#### [Exercise brief]
Beginning with the line that holds "red fish [86,344,236,450] -> none", copy each line exactly through the end of the entries, but leave the pictures out.

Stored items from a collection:
================
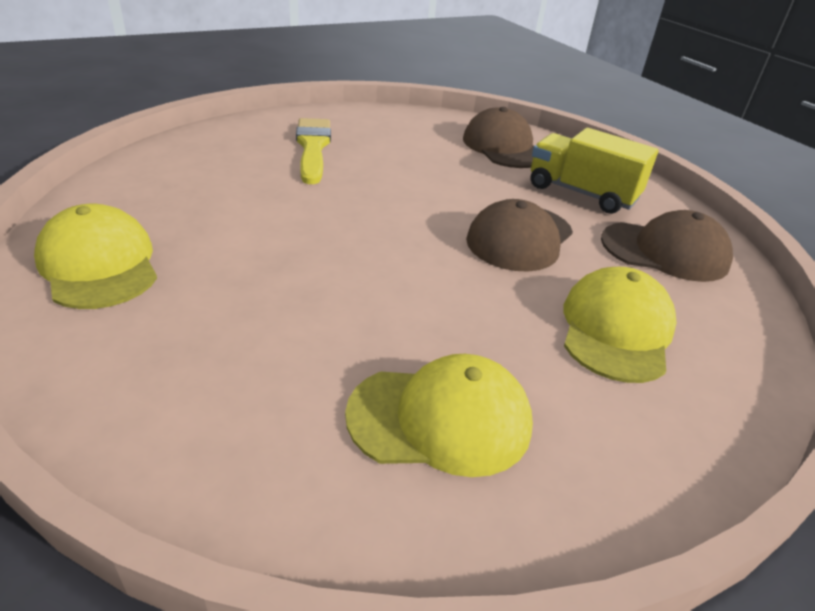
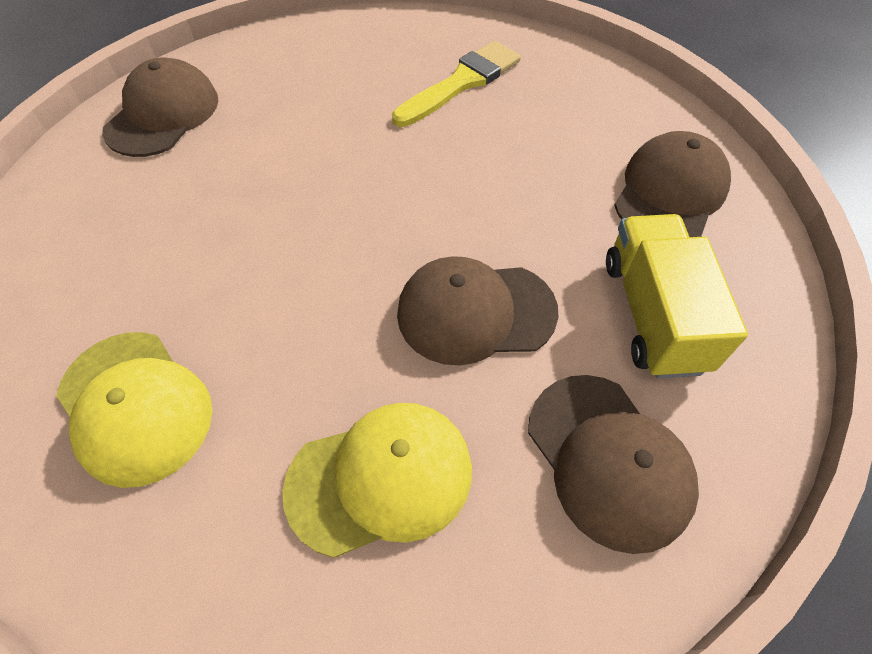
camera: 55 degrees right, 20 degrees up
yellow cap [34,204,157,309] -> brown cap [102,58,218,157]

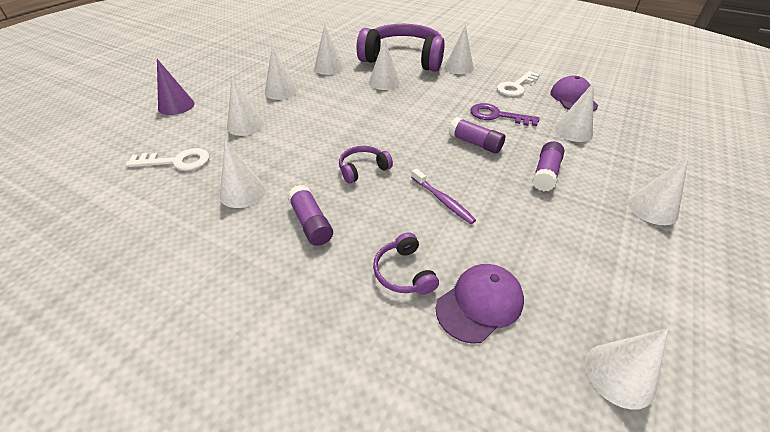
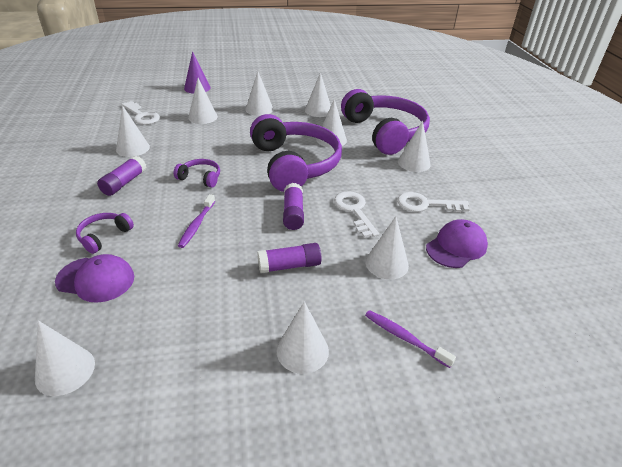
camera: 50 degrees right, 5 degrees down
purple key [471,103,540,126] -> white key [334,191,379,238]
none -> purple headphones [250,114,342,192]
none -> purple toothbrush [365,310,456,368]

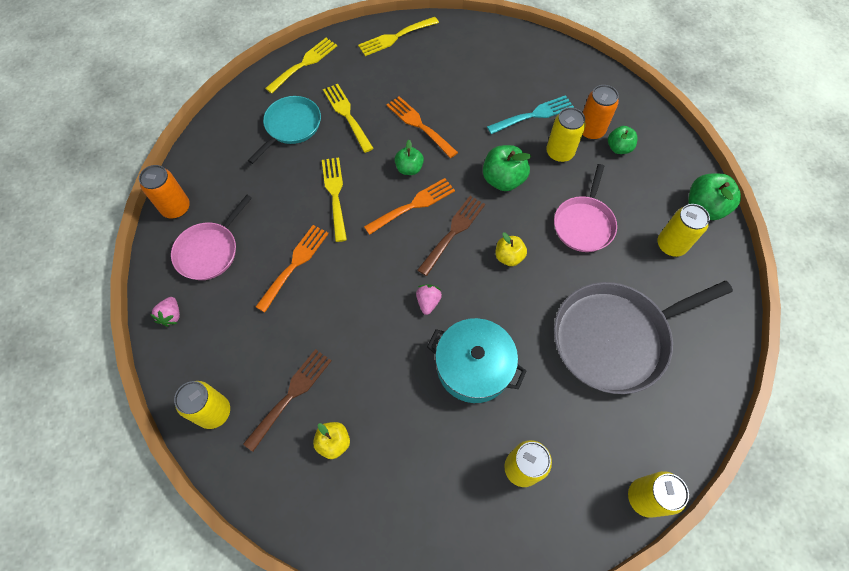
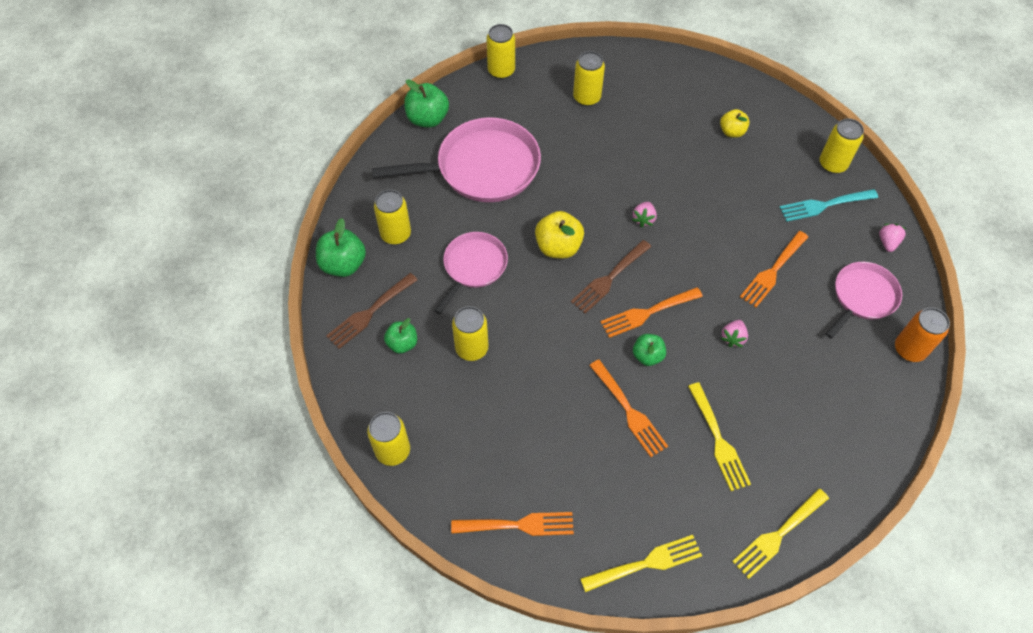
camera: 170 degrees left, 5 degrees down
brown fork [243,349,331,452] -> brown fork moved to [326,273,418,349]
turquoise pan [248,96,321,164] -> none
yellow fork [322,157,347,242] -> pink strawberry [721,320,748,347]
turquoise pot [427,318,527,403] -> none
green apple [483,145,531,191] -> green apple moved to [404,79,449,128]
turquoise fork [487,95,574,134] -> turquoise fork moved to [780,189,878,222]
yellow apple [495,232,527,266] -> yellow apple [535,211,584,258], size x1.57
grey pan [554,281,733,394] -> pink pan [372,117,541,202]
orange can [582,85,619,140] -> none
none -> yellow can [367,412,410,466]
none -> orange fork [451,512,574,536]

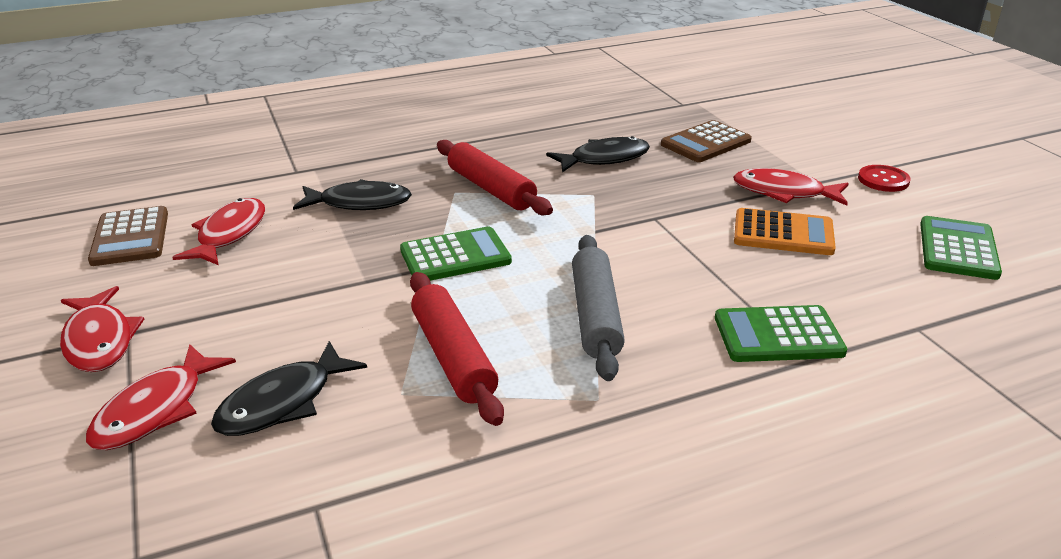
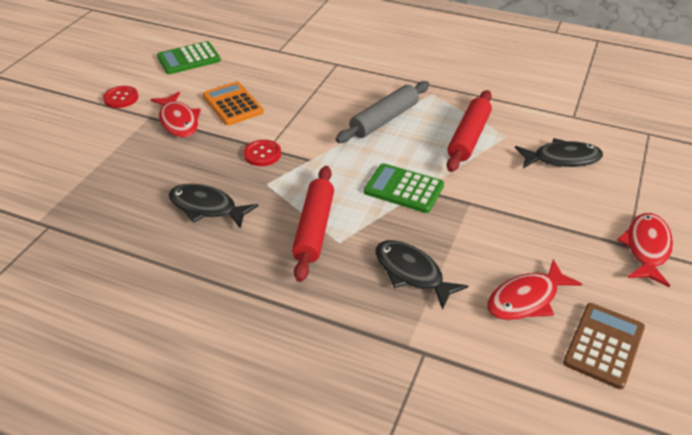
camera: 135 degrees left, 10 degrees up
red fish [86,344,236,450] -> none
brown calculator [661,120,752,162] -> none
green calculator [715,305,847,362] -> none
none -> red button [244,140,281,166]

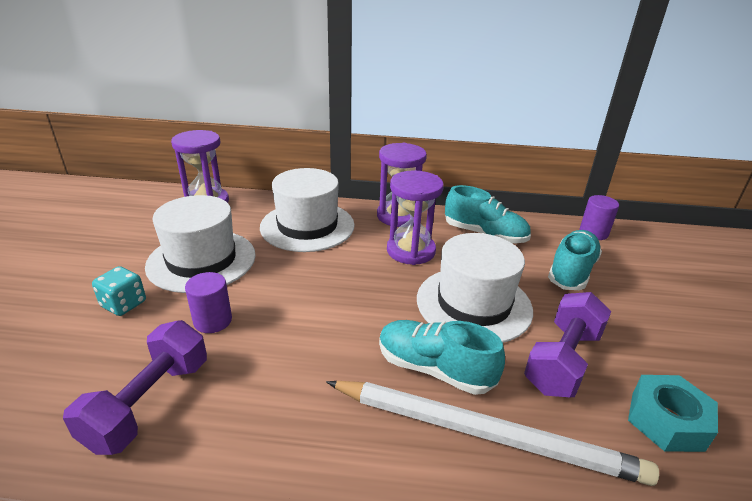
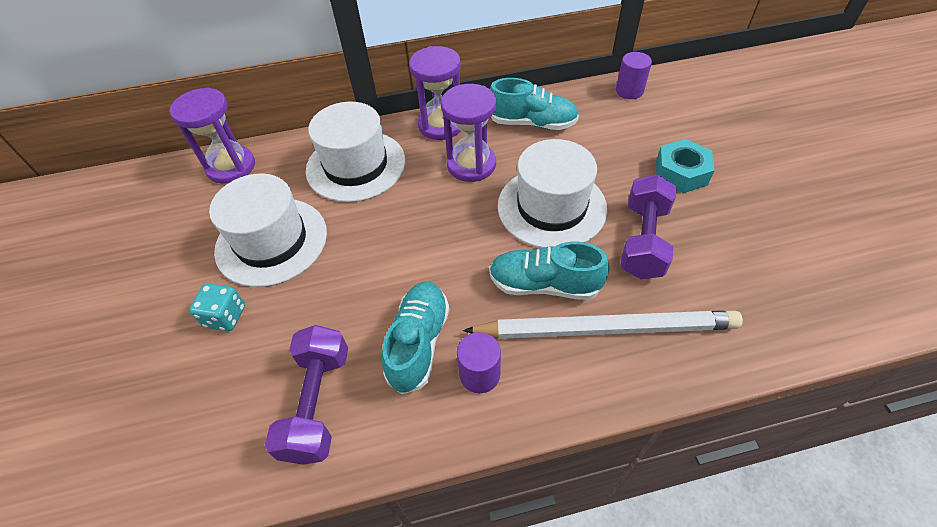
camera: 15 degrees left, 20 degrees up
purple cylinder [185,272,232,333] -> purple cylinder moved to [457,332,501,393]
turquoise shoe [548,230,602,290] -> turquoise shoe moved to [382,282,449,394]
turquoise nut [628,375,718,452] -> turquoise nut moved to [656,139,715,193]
================
#### [Exercise output]
red fish [86,344,236,450] -> none
brown calculator [661,120,752,162] -> none
green calculator [715,305,847,362] -> none
none -> red button [244,140,281,166]

camera: 15 degrees left, 20 degrees up
purple cylinder [185,272,232,333] -> purple cylinder moved to [457,332,501,393]
turquoise shoe [548,230,602,290] -> turquoise shoe moved to [382,282,449,394]
turquoise nut [628,375,718,452] -> turquoise nut moved to [656,139,715,193]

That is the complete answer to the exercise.